Directions
Would you please repeat exactly the entries below, starting at the line with "pink pentagon: (500, 292)" and ending at the line with "purple semicircle: (335, 310)", and nothing outside that range? Leave out the pictures.

Available records
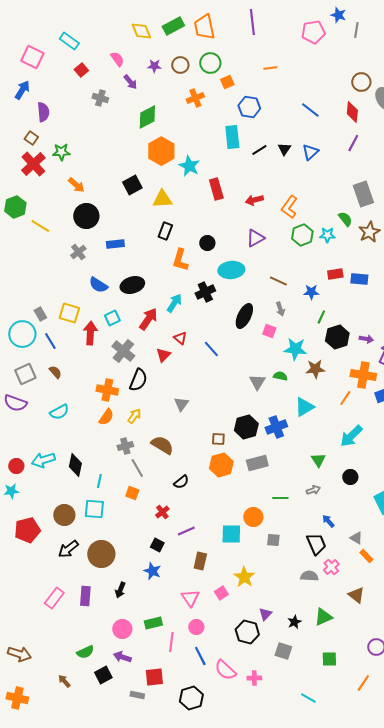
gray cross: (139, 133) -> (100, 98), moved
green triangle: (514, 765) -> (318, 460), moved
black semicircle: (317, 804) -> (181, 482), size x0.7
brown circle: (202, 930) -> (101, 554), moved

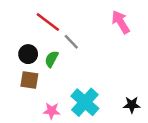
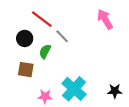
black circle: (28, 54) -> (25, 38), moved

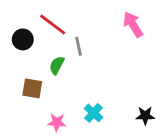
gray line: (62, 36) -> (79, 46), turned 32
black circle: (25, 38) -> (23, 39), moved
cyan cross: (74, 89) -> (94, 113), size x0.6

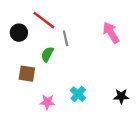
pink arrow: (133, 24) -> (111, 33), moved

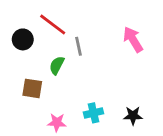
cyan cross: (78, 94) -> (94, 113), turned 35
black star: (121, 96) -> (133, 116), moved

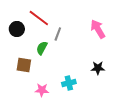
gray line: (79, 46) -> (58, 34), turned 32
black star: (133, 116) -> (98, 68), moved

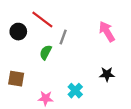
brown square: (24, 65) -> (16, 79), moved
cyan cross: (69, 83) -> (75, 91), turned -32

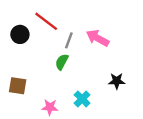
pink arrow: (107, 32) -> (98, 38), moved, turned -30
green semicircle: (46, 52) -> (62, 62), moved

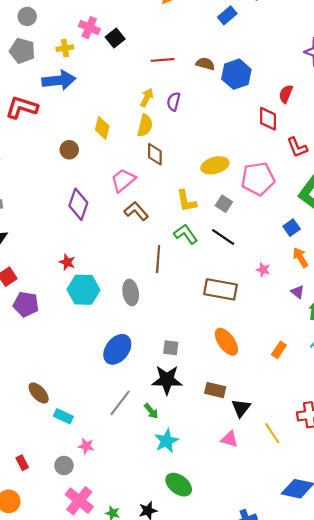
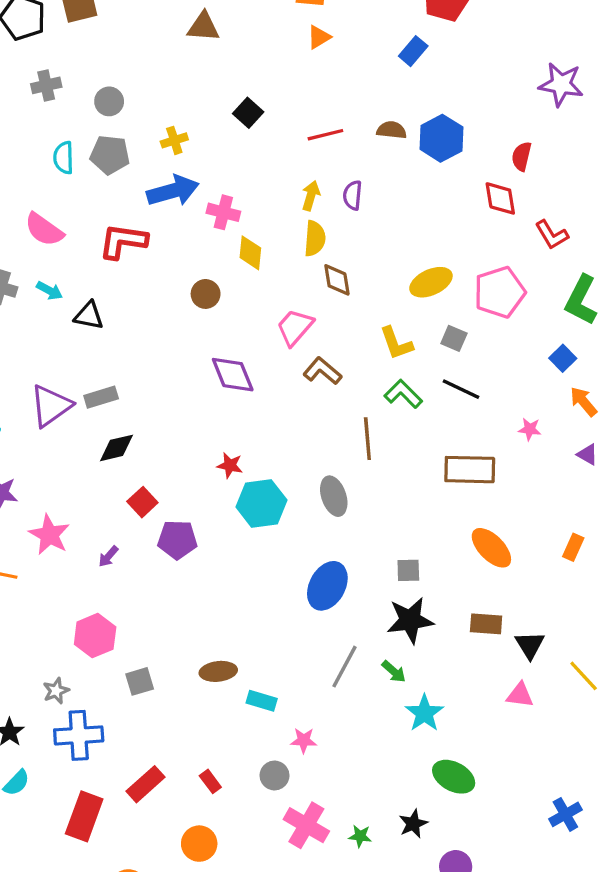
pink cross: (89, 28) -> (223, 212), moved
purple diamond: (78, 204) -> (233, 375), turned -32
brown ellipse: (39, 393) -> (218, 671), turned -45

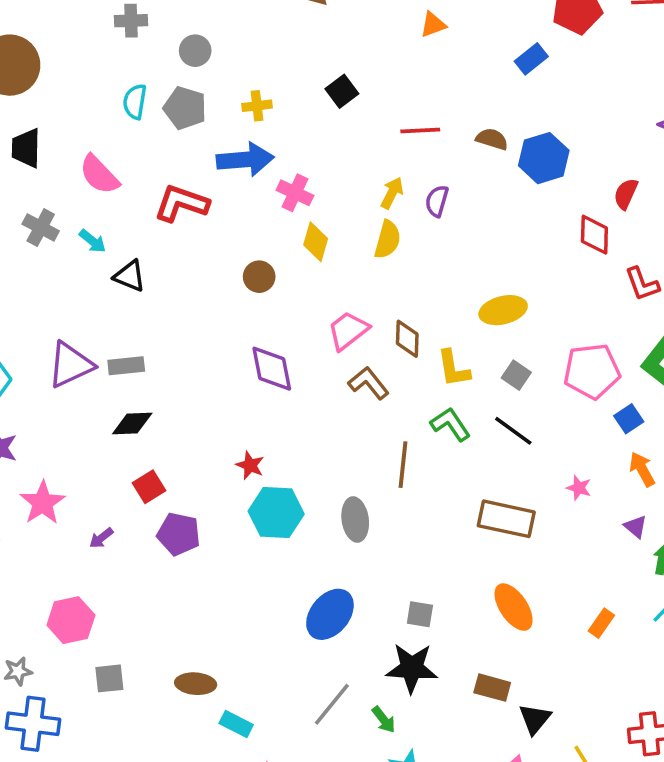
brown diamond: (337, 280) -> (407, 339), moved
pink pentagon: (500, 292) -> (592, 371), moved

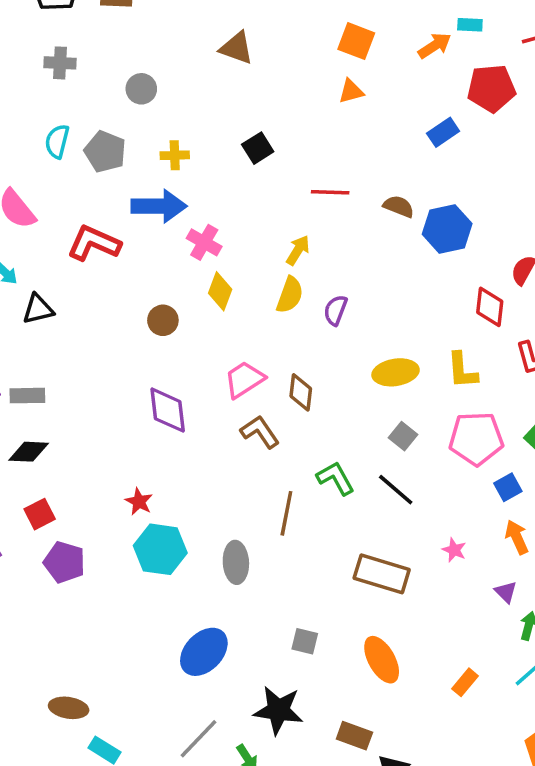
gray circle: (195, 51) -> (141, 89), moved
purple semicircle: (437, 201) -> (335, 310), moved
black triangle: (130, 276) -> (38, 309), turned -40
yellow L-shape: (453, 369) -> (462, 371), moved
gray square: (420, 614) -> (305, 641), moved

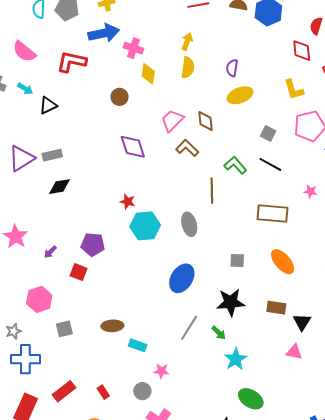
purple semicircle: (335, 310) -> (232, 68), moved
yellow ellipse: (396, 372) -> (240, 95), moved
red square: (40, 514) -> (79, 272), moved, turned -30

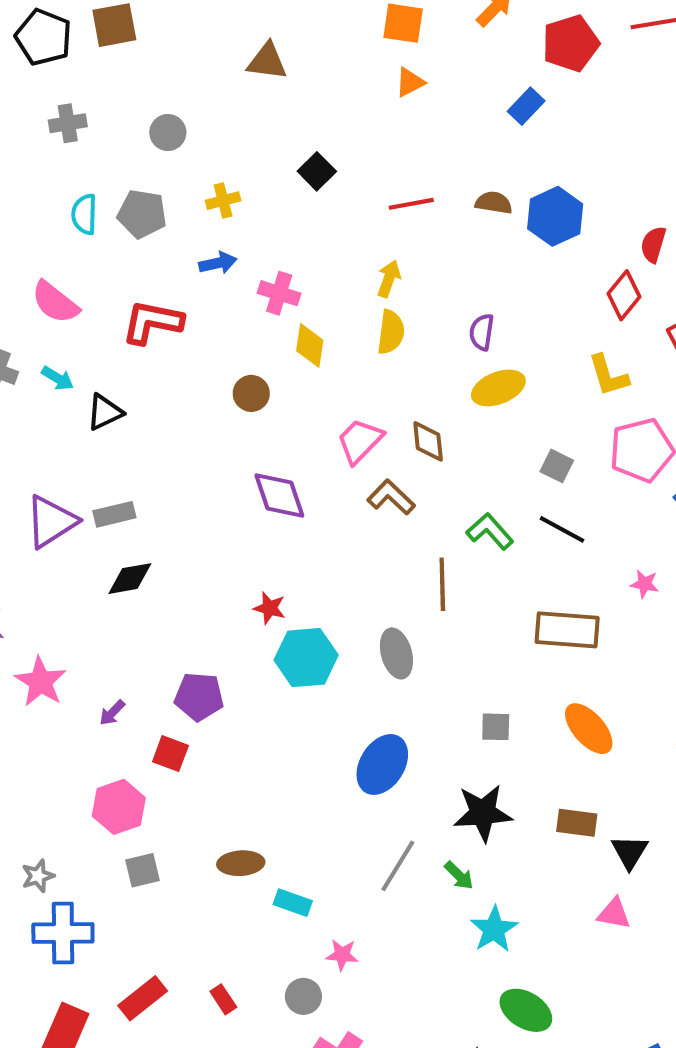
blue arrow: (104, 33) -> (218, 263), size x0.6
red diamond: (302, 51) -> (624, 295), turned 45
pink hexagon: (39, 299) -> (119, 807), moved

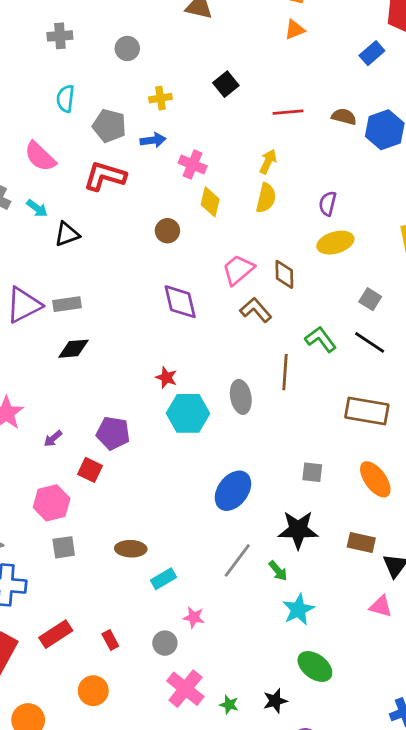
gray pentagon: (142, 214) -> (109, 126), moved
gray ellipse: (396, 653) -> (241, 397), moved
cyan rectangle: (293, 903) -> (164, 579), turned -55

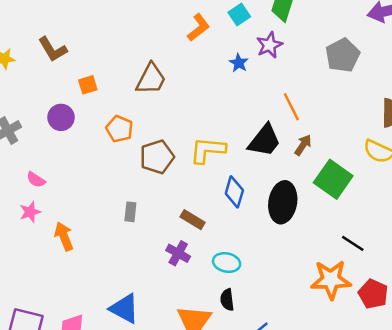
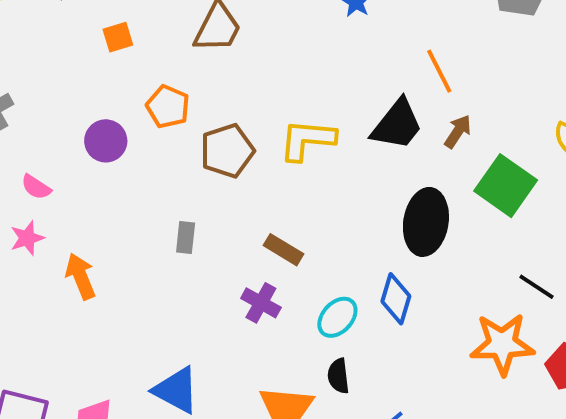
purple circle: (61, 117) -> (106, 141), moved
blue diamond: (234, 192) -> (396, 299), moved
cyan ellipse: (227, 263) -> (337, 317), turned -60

Your response
pink pentagon: (500, 292) -> (592, 371), moved

gray circle: (195, 51) -> (141, 89), moved
purple semicircle: (437, 201) -> (335, 310), moved
black triangle: (130, 276) -> (38, 309), turned -40
yellow L-shape: (453, 369) -> (462, 371), moved
gray square: (420, 614) -> (305, 641), moved

purple semicircle: (335, 310) -> (232, 68), moved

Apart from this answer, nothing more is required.